___ Material for this exercise

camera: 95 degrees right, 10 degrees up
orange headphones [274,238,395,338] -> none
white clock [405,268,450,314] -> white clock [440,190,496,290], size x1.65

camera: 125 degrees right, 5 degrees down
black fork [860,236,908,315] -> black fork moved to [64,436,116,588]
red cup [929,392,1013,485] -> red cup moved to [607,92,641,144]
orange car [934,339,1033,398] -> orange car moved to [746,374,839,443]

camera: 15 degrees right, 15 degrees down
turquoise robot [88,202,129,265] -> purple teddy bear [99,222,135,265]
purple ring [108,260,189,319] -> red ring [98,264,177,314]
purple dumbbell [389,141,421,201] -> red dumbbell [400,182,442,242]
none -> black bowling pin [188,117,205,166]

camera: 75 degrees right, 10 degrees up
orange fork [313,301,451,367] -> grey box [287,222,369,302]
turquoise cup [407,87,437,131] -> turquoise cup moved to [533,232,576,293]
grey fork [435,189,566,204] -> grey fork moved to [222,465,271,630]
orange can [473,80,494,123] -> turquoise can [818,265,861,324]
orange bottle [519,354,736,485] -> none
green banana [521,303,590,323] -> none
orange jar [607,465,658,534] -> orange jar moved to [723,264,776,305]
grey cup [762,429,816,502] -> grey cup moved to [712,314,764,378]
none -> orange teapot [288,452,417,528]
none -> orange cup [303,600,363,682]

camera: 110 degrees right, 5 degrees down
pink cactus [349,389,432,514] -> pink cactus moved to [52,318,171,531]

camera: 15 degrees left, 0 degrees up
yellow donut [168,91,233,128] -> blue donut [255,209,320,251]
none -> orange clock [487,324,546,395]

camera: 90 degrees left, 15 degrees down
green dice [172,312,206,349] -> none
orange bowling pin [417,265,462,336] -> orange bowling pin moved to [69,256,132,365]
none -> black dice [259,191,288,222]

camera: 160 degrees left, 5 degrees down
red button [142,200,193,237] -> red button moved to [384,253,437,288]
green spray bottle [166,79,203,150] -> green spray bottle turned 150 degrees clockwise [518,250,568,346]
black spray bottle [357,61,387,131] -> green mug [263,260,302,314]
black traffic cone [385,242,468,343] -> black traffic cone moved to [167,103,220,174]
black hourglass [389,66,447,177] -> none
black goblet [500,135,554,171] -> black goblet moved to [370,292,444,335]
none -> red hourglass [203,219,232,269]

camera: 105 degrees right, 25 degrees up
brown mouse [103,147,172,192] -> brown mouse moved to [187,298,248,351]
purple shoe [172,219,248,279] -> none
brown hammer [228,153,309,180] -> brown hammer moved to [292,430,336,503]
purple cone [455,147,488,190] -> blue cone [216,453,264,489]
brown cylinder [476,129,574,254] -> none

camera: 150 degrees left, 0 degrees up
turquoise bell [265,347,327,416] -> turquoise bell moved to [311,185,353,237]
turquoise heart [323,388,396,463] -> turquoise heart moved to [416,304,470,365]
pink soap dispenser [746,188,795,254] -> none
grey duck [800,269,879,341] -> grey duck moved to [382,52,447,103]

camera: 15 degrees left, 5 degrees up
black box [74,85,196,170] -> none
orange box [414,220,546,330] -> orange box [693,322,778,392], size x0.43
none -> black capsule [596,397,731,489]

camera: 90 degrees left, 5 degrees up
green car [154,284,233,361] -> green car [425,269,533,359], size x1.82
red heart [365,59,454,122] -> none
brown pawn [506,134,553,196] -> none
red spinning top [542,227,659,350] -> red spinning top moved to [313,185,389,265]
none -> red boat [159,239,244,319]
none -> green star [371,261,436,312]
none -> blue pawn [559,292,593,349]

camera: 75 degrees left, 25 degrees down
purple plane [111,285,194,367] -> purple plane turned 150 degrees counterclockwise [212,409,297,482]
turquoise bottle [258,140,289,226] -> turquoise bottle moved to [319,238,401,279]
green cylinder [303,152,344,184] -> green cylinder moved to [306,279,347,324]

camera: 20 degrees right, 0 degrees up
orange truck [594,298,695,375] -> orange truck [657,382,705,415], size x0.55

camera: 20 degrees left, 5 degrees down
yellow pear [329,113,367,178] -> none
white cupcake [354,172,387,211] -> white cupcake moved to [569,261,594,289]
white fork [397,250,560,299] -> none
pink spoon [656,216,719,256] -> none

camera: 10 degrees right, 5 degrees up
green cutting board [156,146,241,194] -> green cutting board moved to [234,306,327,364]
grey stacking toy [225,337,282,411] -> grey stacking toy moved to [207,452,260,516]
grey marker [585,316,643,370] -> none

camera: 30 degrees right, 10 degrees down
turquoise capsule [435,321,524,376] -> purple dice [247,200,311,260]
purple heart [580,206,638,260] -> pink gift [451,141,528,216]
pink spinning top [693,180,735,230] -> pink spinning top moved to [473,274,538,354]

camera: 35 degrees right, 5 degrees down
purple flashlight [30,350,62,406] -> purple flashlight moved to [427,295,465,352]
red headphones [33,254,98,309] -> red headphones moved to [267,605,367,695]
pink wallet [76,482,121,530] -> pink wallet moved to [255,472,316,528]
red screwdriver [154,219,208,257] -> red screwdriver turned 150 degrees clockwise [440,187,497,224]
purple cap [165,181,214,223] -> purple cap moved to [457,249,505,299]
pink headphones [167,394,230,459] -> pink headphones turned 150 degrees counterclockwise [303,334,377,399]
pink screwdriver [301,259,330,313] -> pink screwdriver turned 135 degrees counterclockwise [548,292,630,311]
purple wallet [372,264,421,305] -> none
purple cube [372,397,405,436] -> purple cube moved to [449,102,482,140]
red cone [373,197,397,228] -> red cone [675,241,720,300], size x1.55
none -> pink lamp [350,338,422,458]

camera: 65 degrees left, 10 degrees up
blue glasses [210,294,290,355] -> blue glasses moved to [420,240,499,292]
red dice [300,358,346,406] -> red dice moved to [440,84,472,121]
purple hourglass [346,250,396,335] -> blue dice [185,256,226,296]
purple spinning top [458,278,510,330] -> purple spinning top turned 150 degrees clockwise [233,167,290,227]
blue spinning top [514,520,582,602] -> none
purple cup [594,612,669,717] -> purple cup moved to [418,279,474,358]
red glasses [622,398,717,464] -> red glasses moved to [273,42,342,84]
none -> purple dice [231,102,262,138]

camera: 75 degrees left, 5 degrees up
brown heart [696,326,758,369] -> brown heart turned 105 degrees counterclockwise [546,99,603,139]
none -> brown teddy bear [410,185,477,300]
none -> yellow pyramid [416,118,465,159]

______

How to complete this task: Within the material above, transcribe exactly the lines that run from the line holding "camera: 75 degrees right, 10 degrees up" through the line holding "black spray bottle".

Answer space:
camera: 75 degrees right, 10 degrees up
orange fork [313,301,451,367] -> grey box [287,222,369,302]
turquoise cup [407,87,437,131] -> turquoise cup moved to [533,232,576,293]
grey fork [435,189,566,204] -> grey fork moved to [222,465,271,630]
orange can [473,80,494,123] -> turquoise can [818,265,861,324]
orange bottle [519,354,736,485] -> none
green banana [521,303,590,323] -> none
orange jar [607,465,658,534] -> orange jar moved to [723,264,776,305]
grey cup [762,429,816,502] -> grey cup moved to [712,314,764,378]
none -> orange teapot [288,452,417,528]
none -> orange cup [303,600,363,682]

camera: 110 degrees right, 5 degrees down
pink cactus [349,389,432,514] -> pink cactus moved to [52,318,171,531]

camera: 15 degrees left, 0 degrees up
yellow donut [168,91,233,128] -> blue donut [255,209,320,251]
none -> orange clock [487,324,546,395]

camera: 90 degrees left, 15 degrees down
green dice [172,312,206,349] -> none
orange bowling pin [417,265,462,336] -> orange bowling pin moved to [69,256,132,365]
none -> black dice [259,191,288,222]

camera: 160 degrees left, 5 degrees down
red button [142,200,193,237] -> red button moved to [384,253,437,288]
green spray bottle [166,79,203,150] -> green spray bottle turned 150 degrees clockwise [518,250,568,346]
black spray bottle [357,61,387,131] -> green mug [263,260,302,314]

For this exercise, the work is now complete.